| What needs to be done |
Sort through the material below and copy each line with "yellow".

[[ Listed entries, beginning ]]

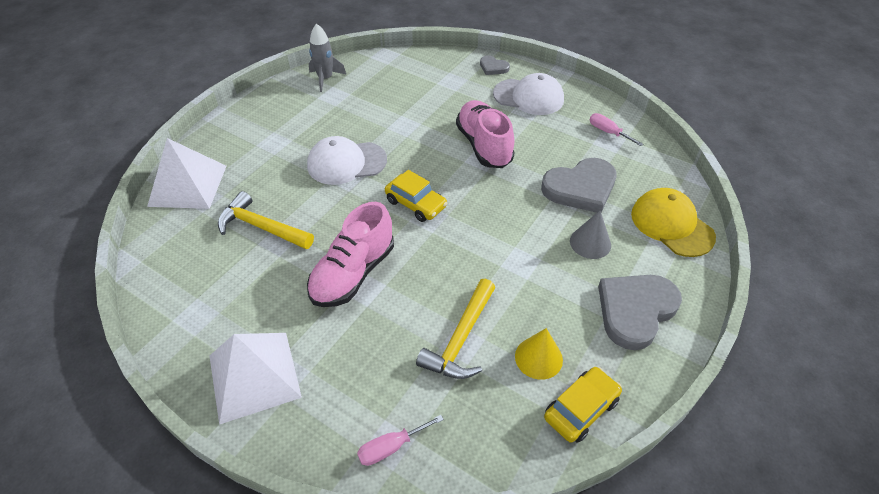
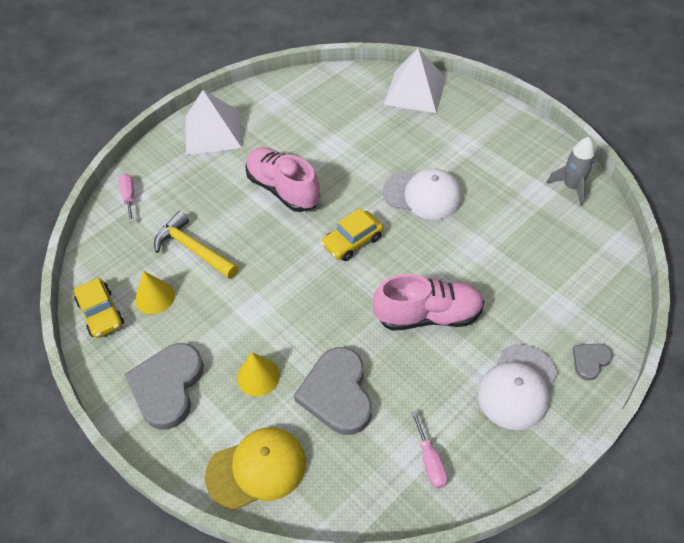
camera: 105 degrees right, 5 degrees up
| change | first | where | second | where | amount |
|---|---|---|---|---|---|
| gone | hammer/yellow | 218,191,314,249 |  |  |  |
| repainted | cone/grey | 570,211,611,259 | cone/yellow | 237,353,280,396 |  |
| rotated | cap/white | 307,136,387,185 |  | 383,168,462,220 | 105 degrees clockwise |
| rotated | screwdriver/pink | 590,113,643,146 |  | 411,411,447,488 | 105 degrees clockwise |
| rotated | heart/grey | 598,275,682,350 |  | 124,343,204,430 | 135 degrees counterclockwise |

[[ Listed entries, end ]]

| Completed exercise |
| gone | hammer/yellow | 218,191,314,249 |  |  |  |
| repainted | cone/grey | 570,211,611,259 | cone/yellow | 237,353,280,396 |  |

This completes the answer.